(TASK STATEMENT) Your answer must consist of every line from the data below that includes the word "brick".

(SUPPLIED INFORMATION)
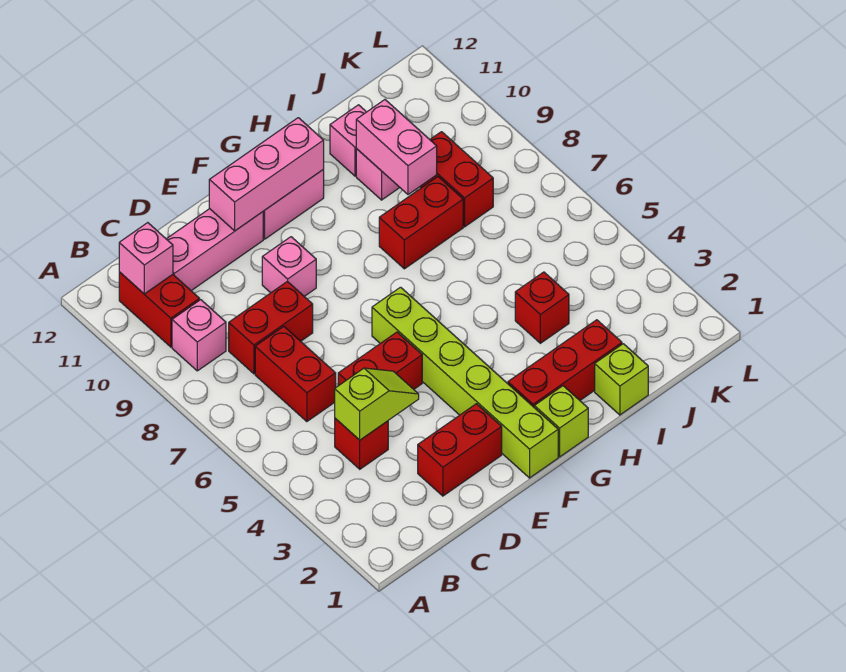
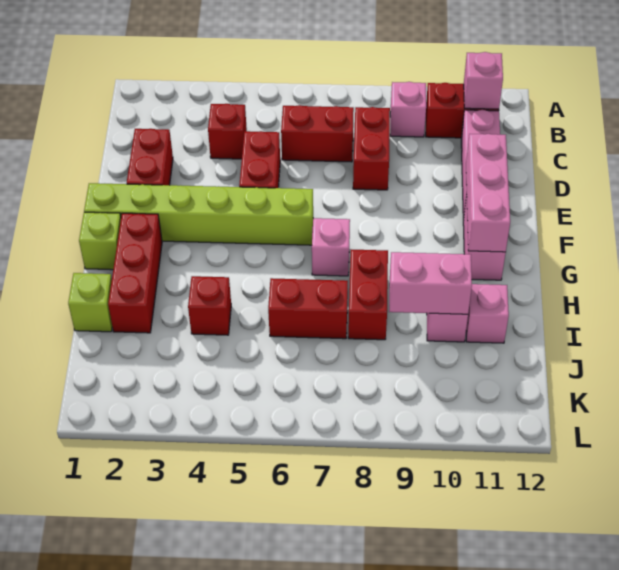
lime slope C4:D4 level 2 top C -> none
pink brick E9 level 1 -> pink brick G7 level 1
red brick J8:J9 level 1 -> red brick I6:I7 level 1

(EXERCISE SOLUTION)
pink brick E9 level 1 -> pink brick G7 level 1
red brick J8:J9 level 1 -> red brick I6:I7 level 1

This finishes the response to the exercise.